For the entries that follow, produce an exact copy with no pictures in it.
━━━━━━━━━━━━━━━━━━━━━━━━━━━━━━
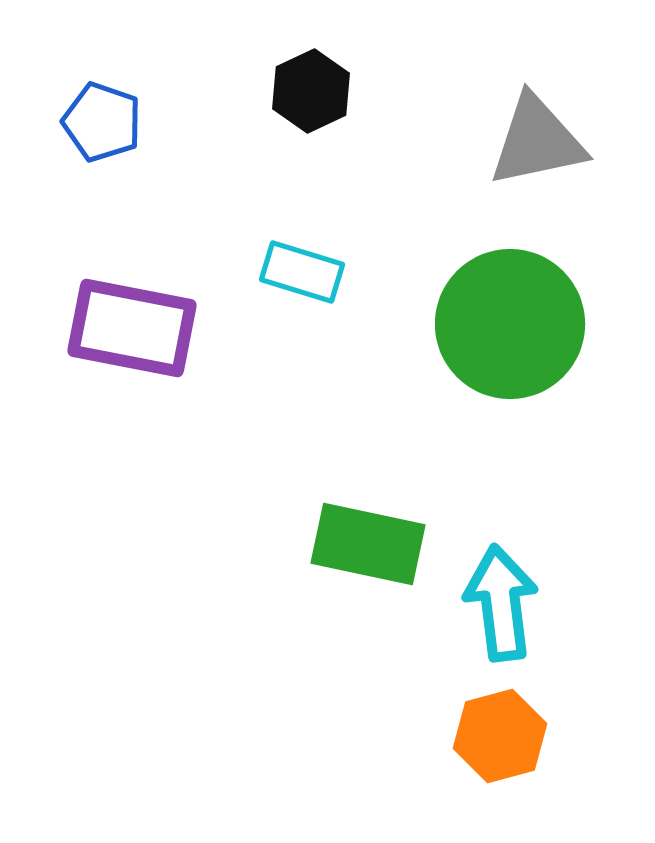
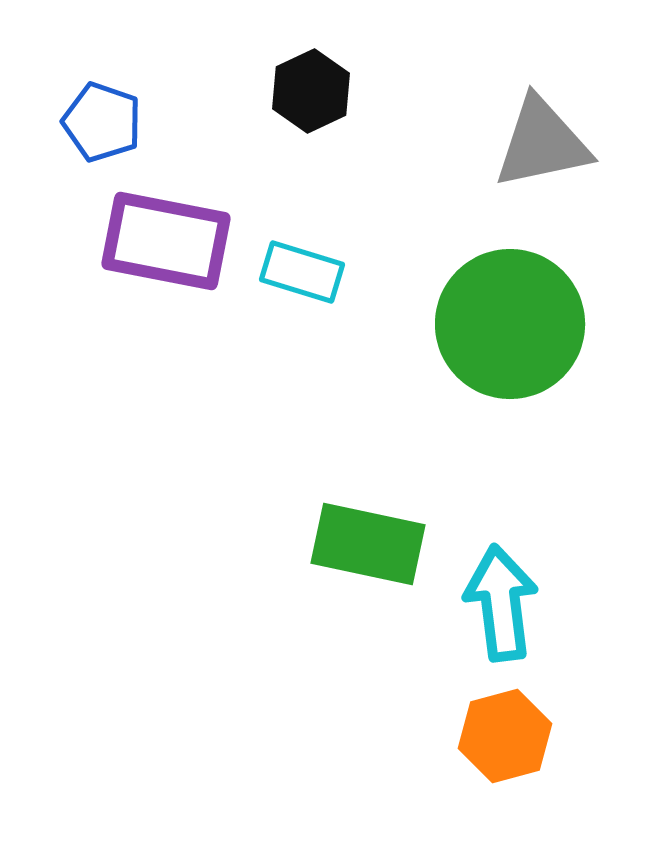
gray triangle: moved 5 px right, 2 px down
purple rectangle: moved 34 px right, 87 px up
orange hexagon: moved 5 px right
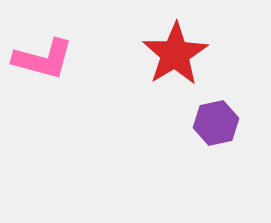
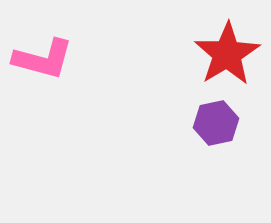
red star: moved 52 px right
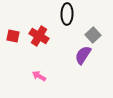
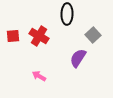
red square: rotated 16 degrees counterclockwise
purple semicircle: moved 5 px left, 3 px down
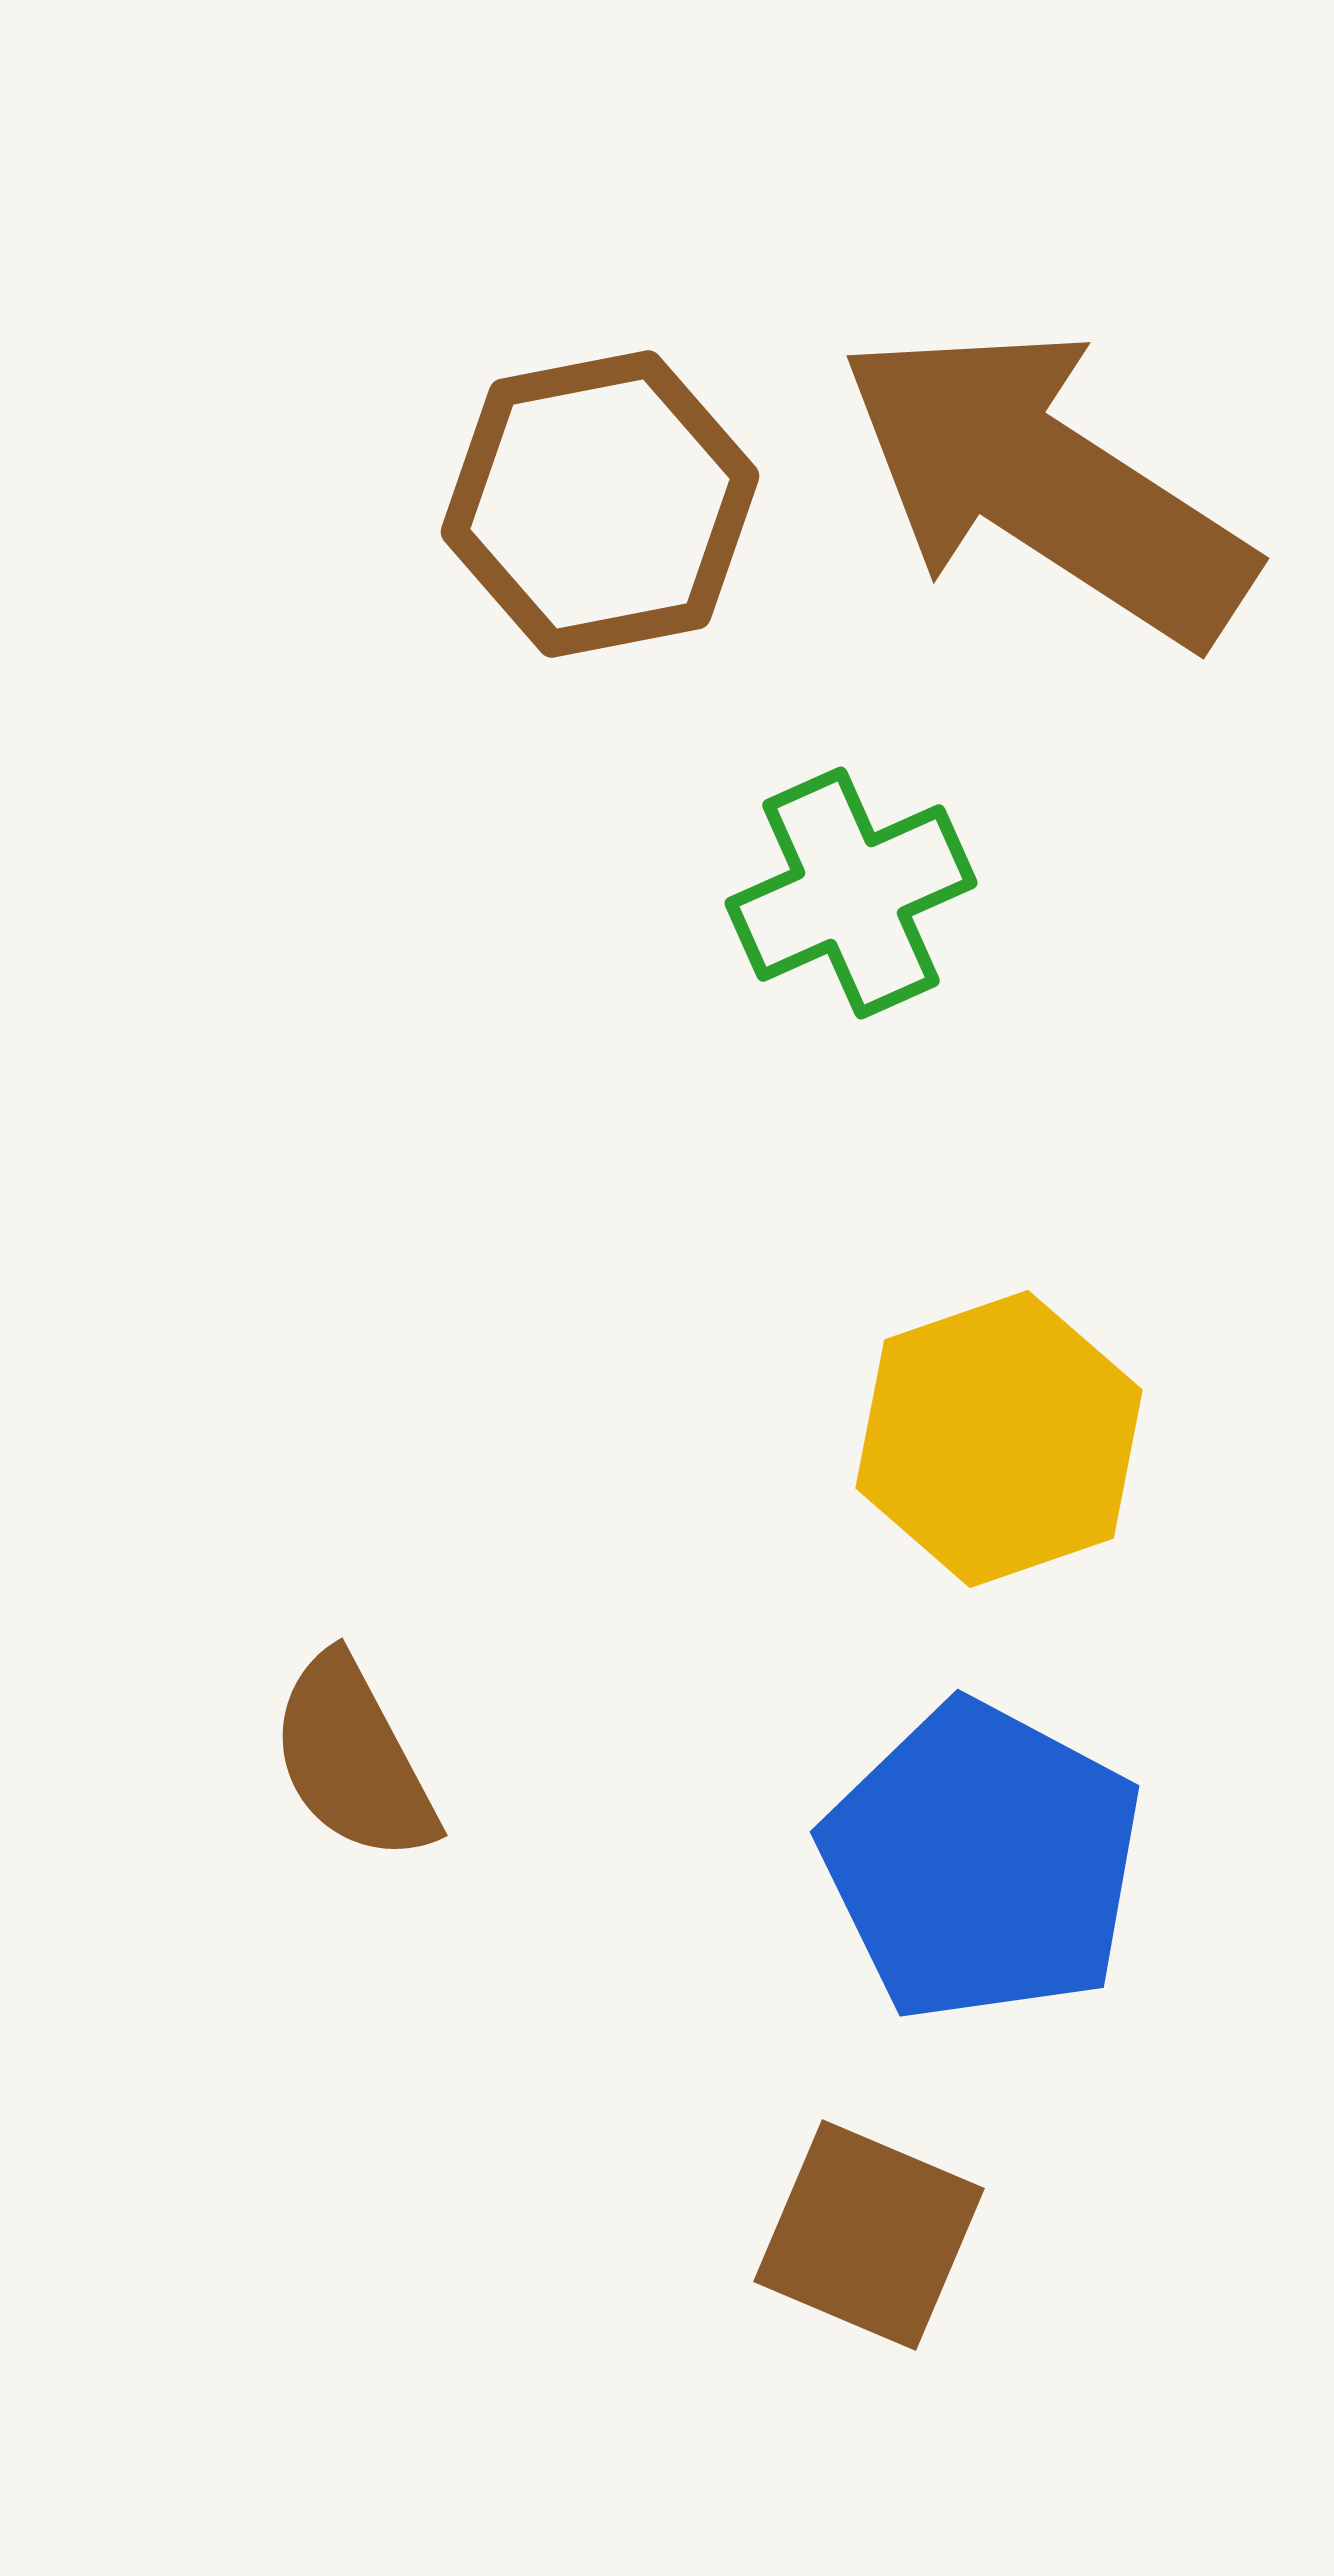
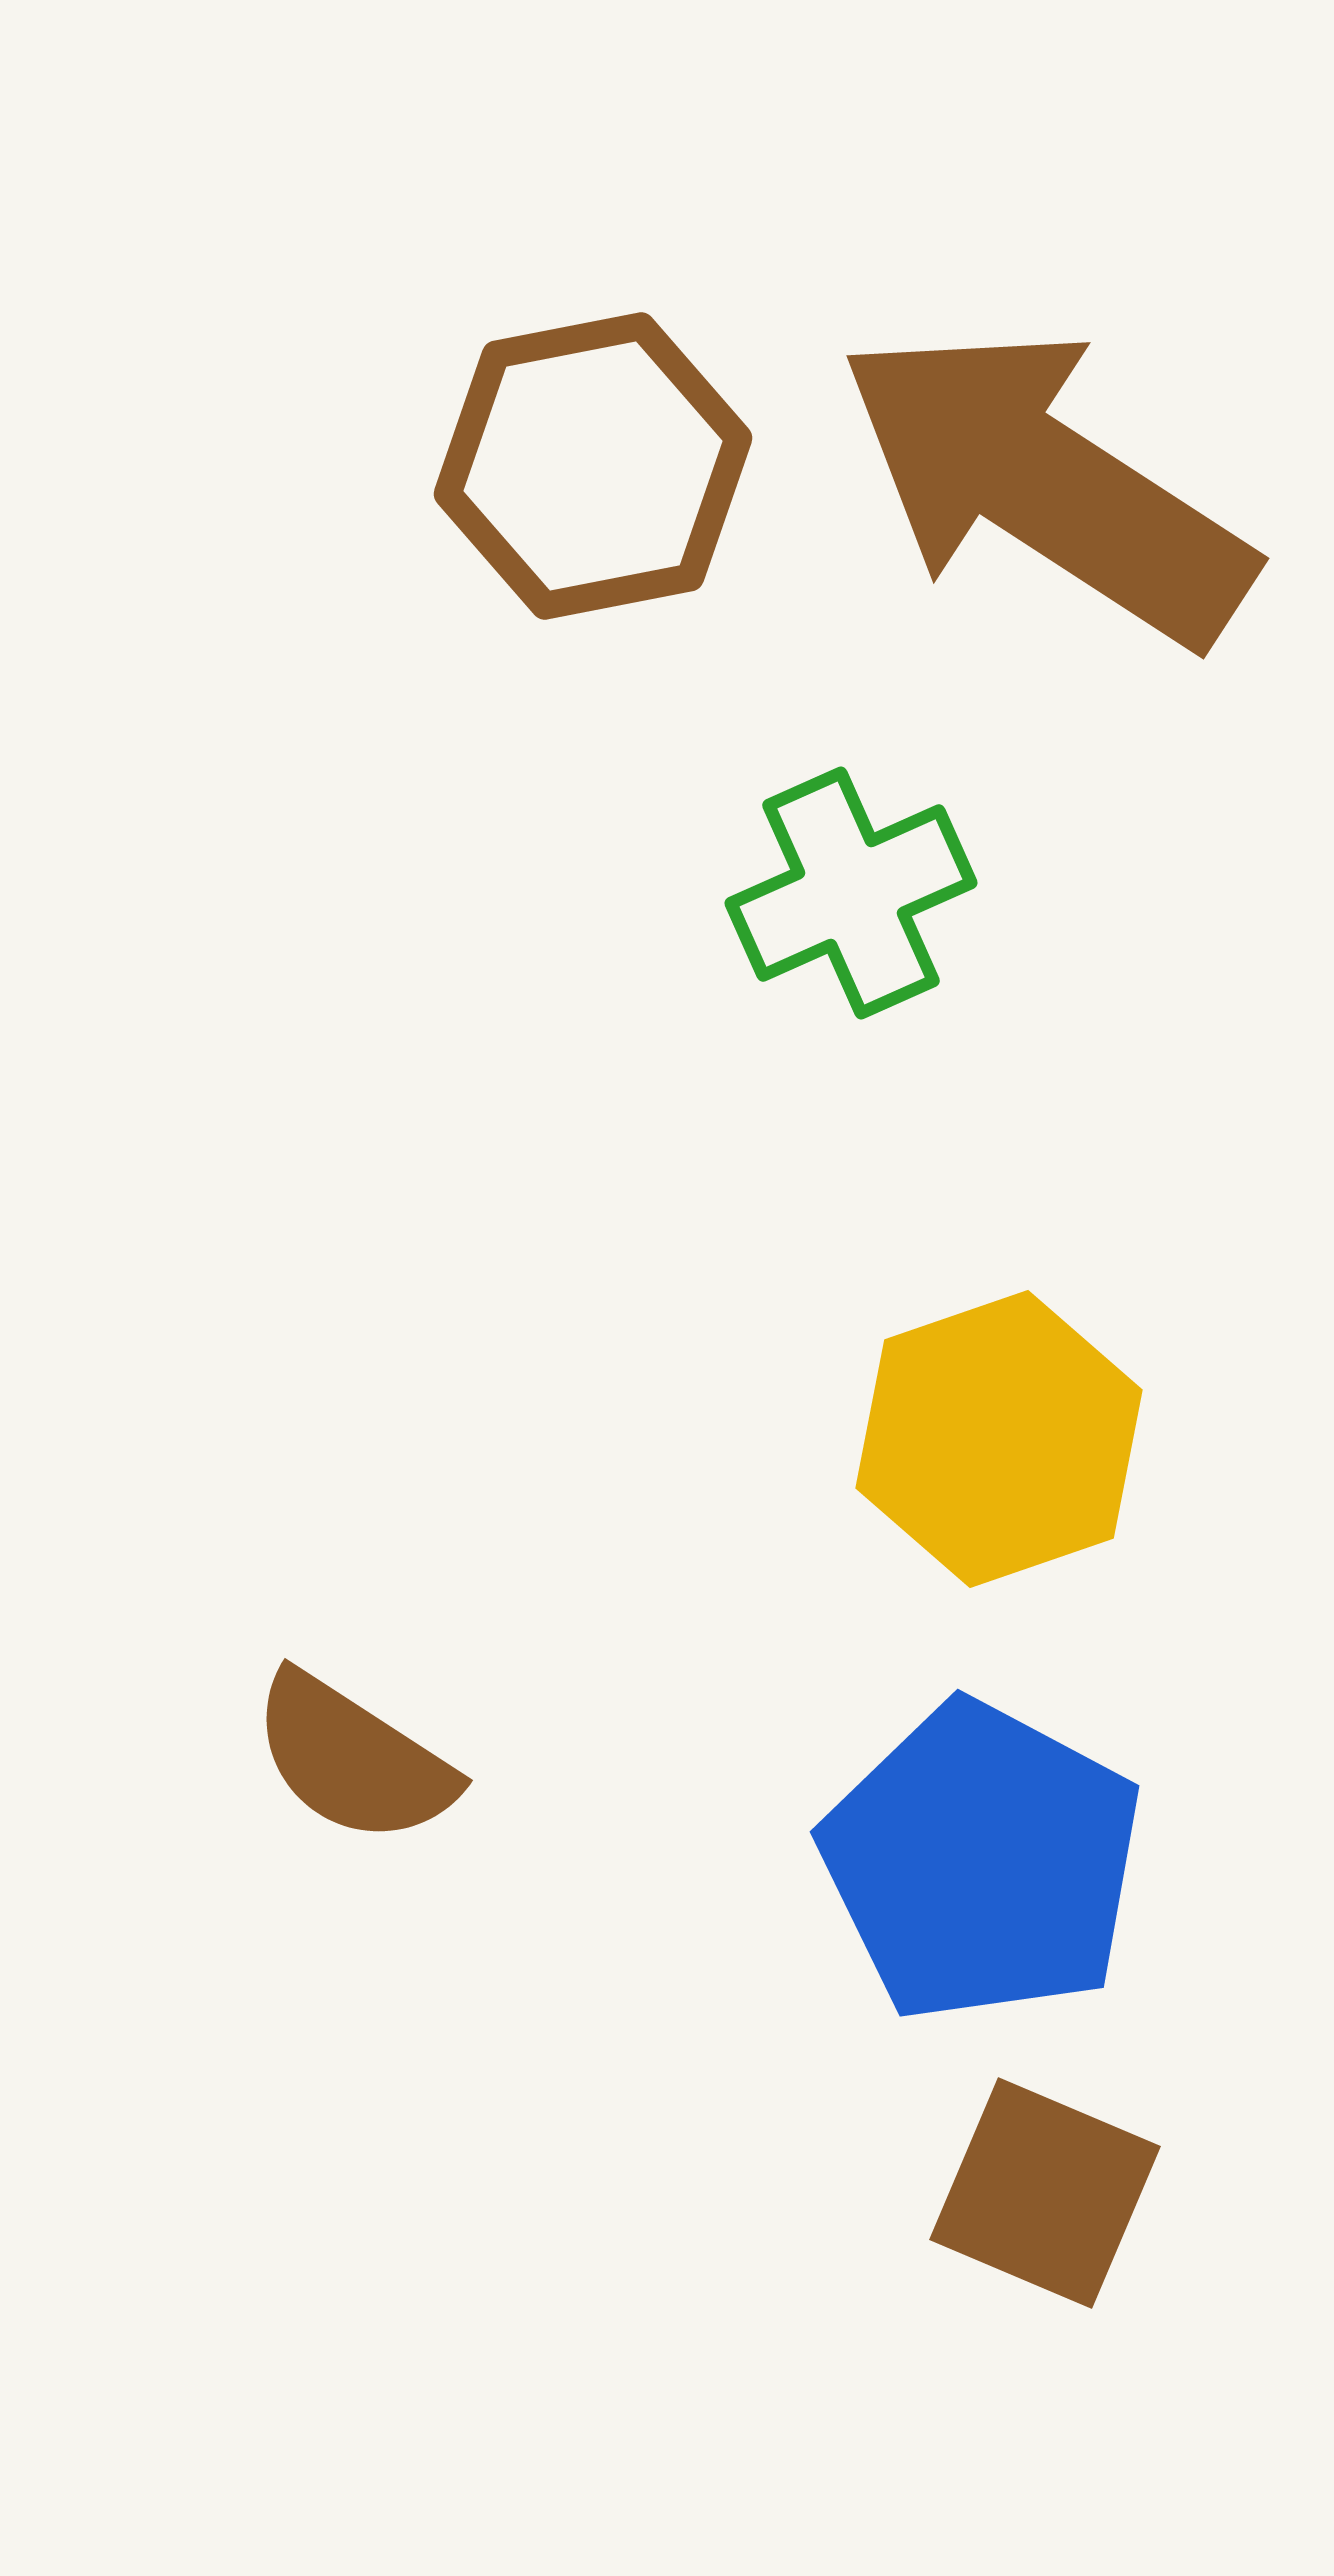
brown hexagon: moved 7 px left, 38 px up
brown semicircle: rotated 29 degrees counterclockwise
brown square: moved 176 px right, 42 px up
━━━━━━━━━━━━━━━━━━━━━━━━━━━━━━
Written solution:
gray triangle: moved 5 px right, 2 px down
purple rectangle: moved 34 px right, 87 px up
orange hexagon: moved 5 px right
red star: moved 52 px right
red square: rotated 16 degrees counterclockwise
purple semicircle: moved 5 px left, 3 px down
brown hexagon: moved 7 px left, 38 px up
brown semicircle: rotated 29 degrees counterclockwise
brown square: moved 176 px right, 42 px up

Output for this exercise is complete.